*Directions*.
Filter the data below for the string "none" and copy each matching line.

--- Dataset ---

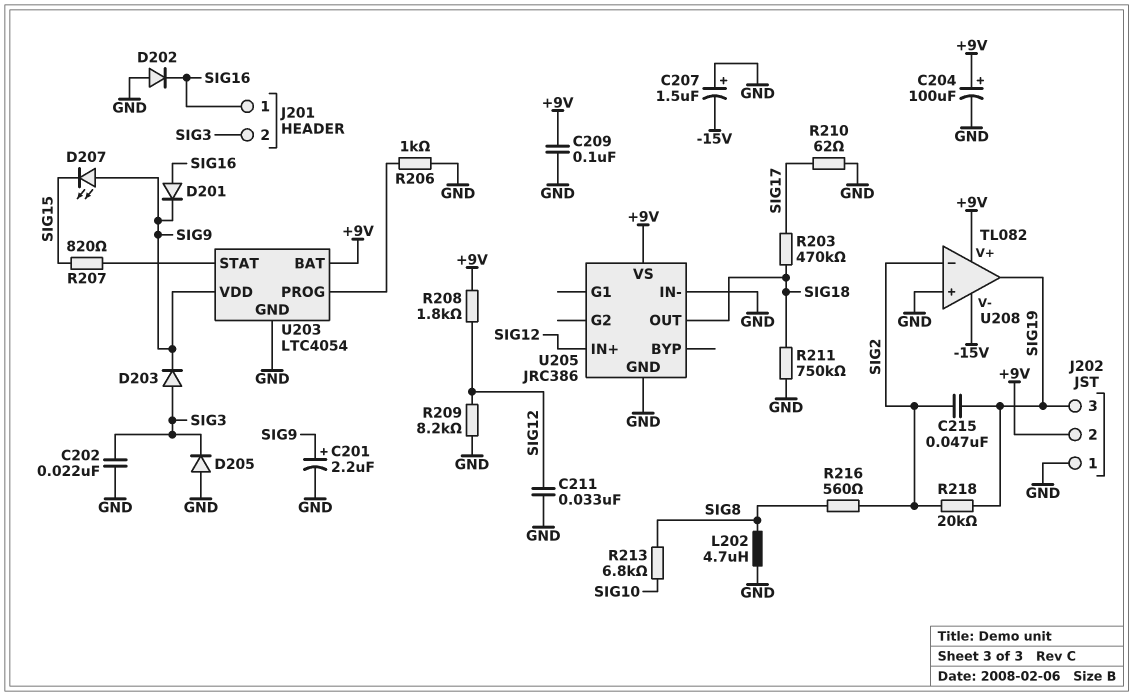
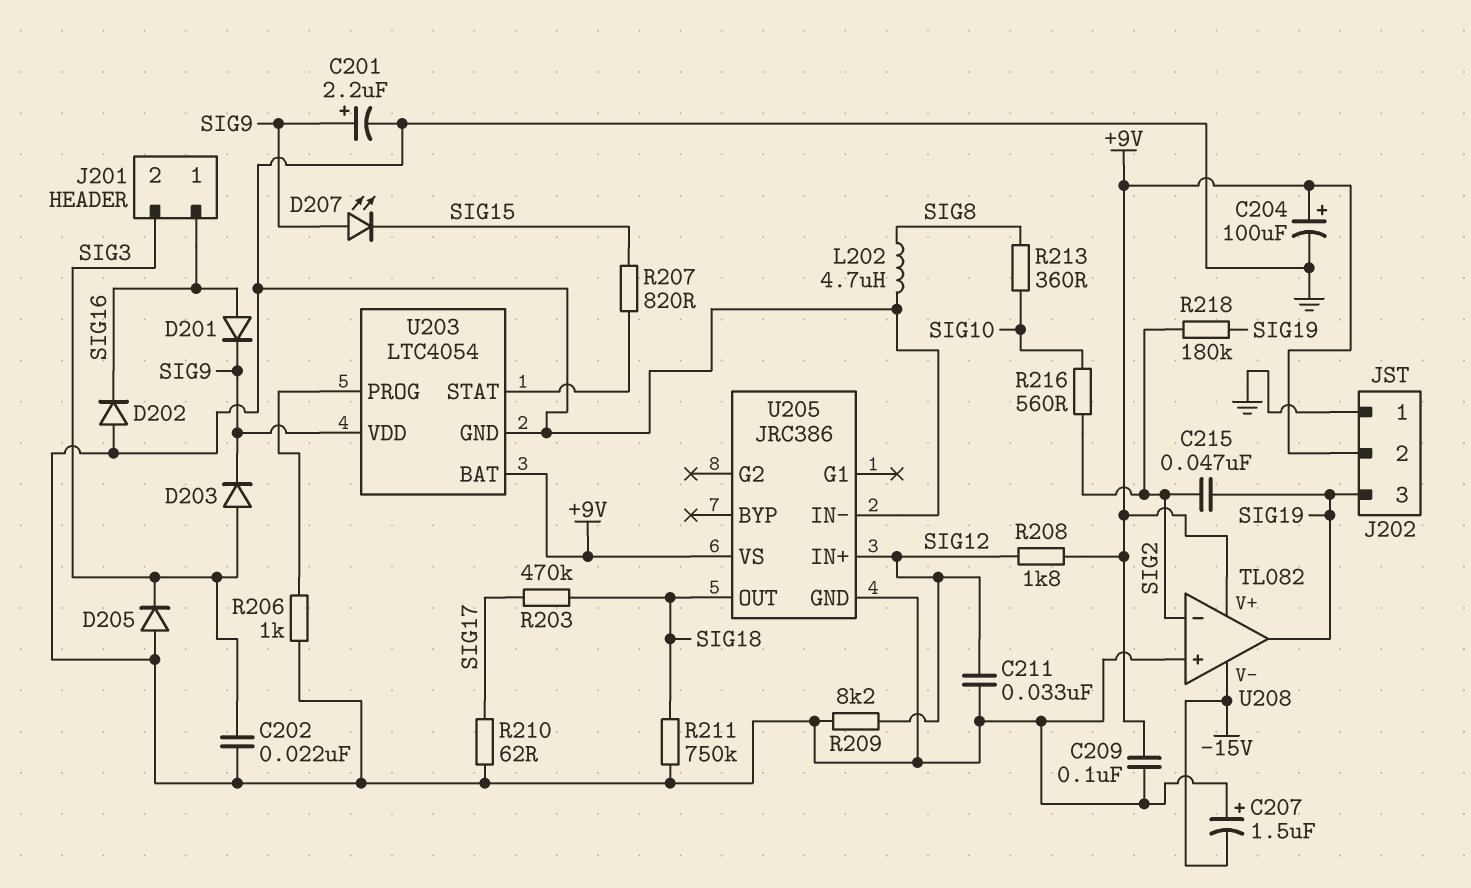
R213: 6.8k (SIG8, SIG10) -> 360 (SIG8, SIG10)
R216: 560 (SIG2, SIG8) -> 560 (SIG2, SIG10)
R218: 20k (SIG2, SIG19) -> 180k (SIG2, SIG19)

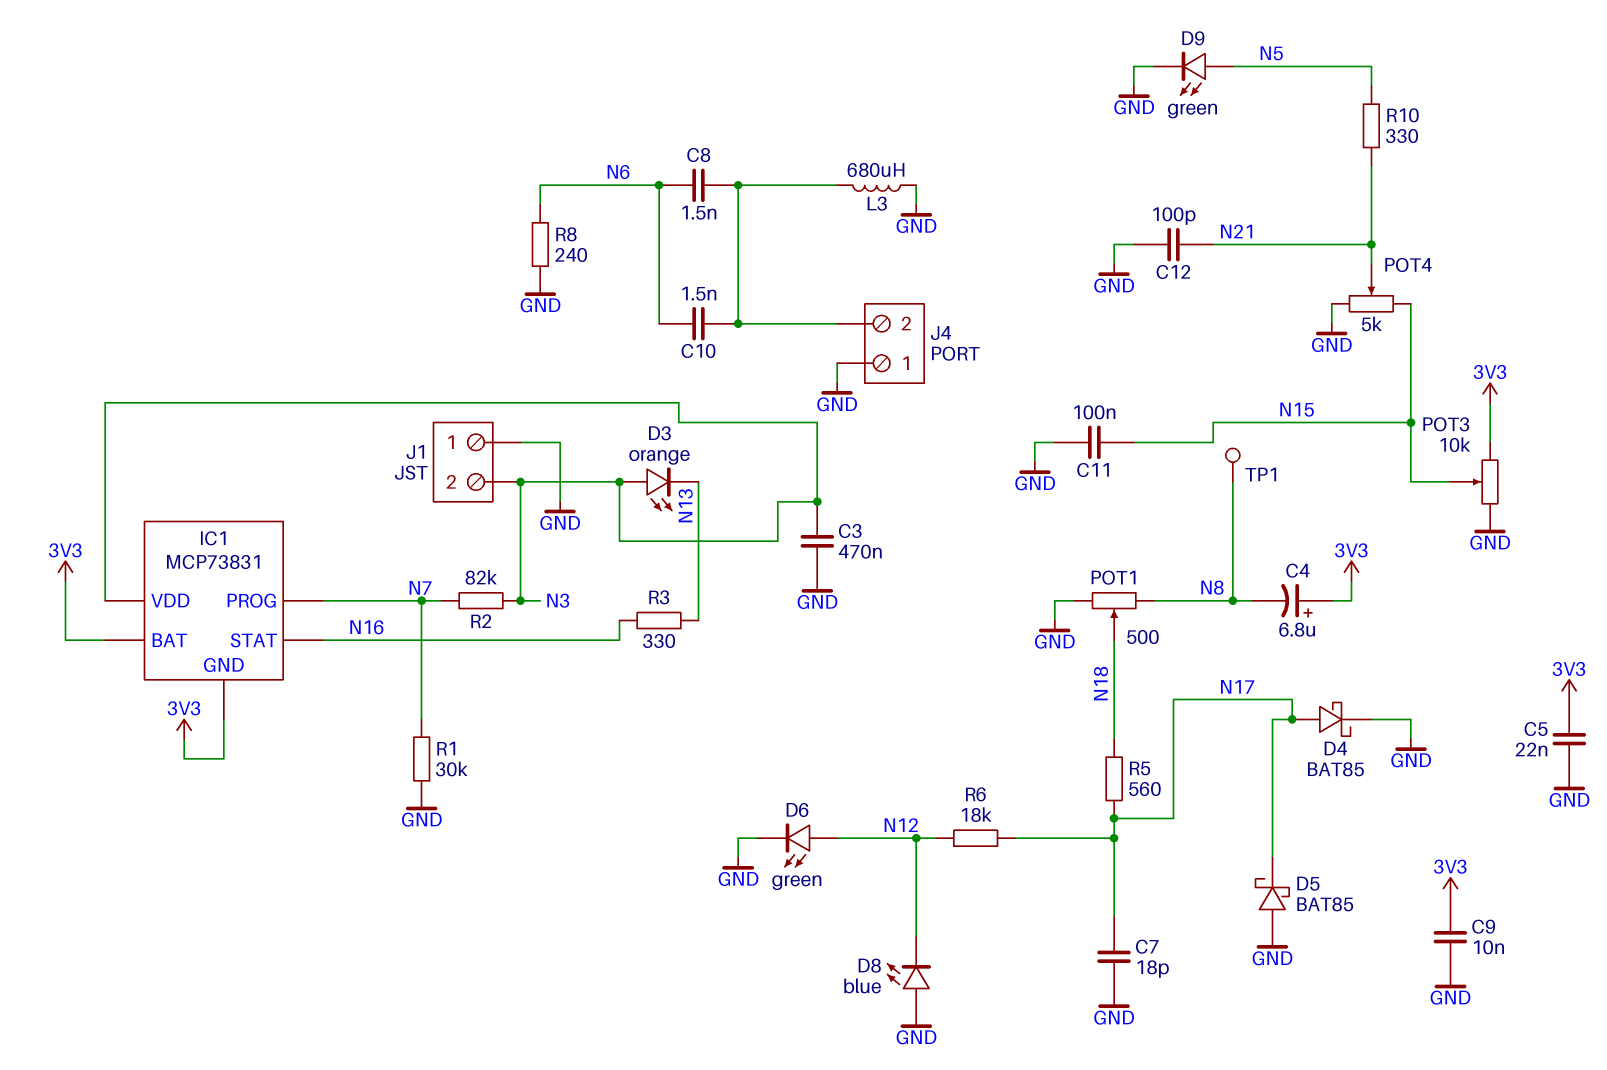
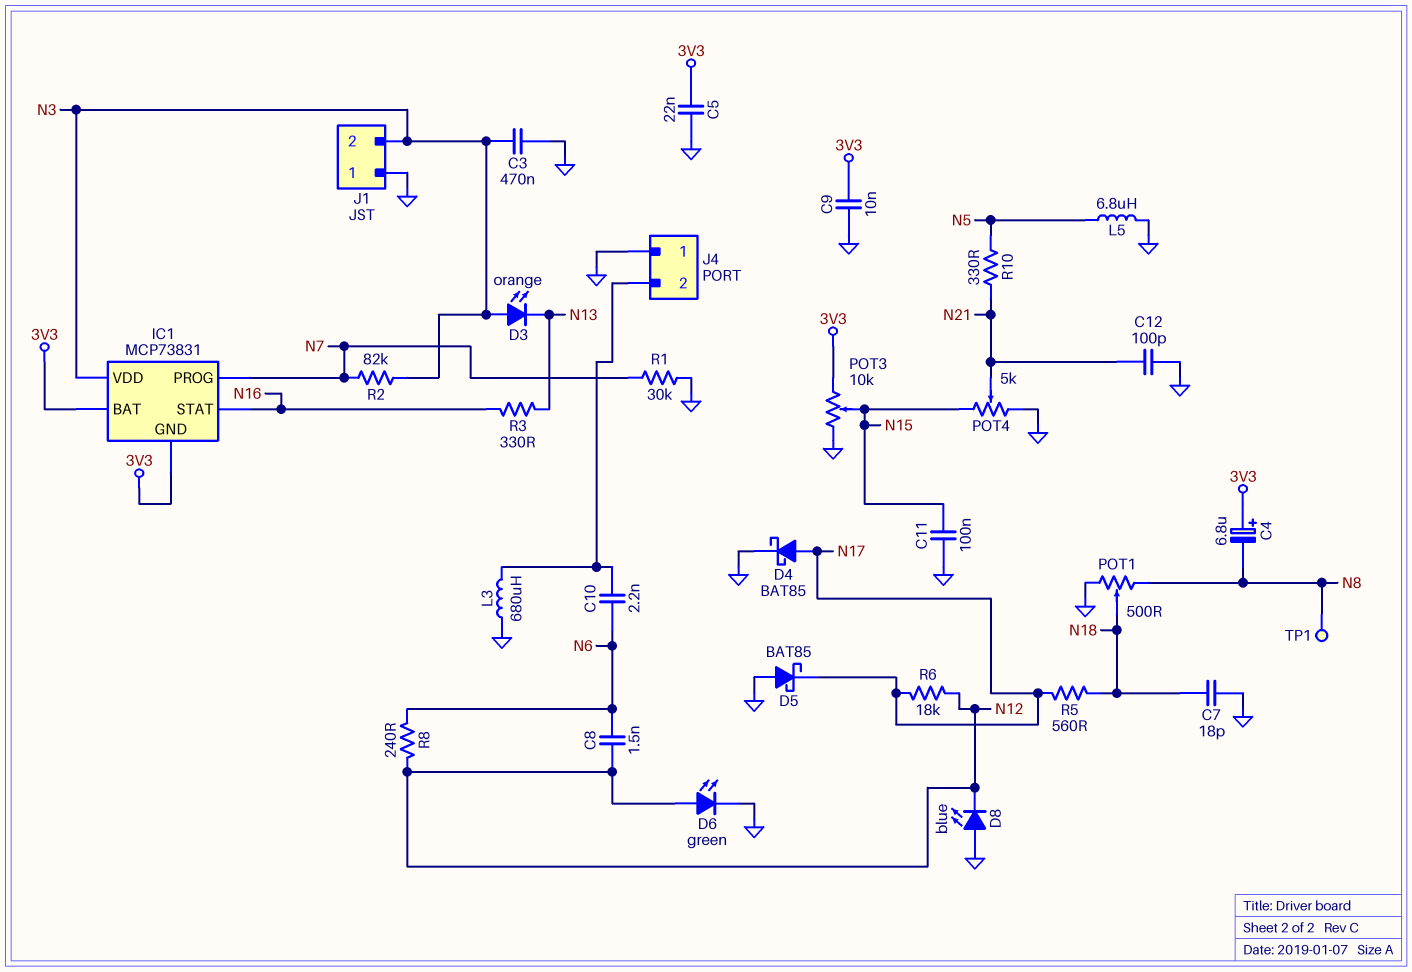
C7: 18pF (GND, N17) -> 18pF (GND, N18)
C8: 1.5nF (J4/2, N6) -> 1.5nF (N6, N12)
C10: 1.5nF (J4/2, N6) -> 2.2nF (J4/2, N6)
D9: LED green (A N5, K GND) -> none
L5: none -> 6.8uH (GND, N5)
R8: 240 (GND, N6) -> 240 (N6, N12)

---

*Answer section*.
D9: LED green (A N5, K GND) -> none
L5: none -> 6.8uH (GND, N5)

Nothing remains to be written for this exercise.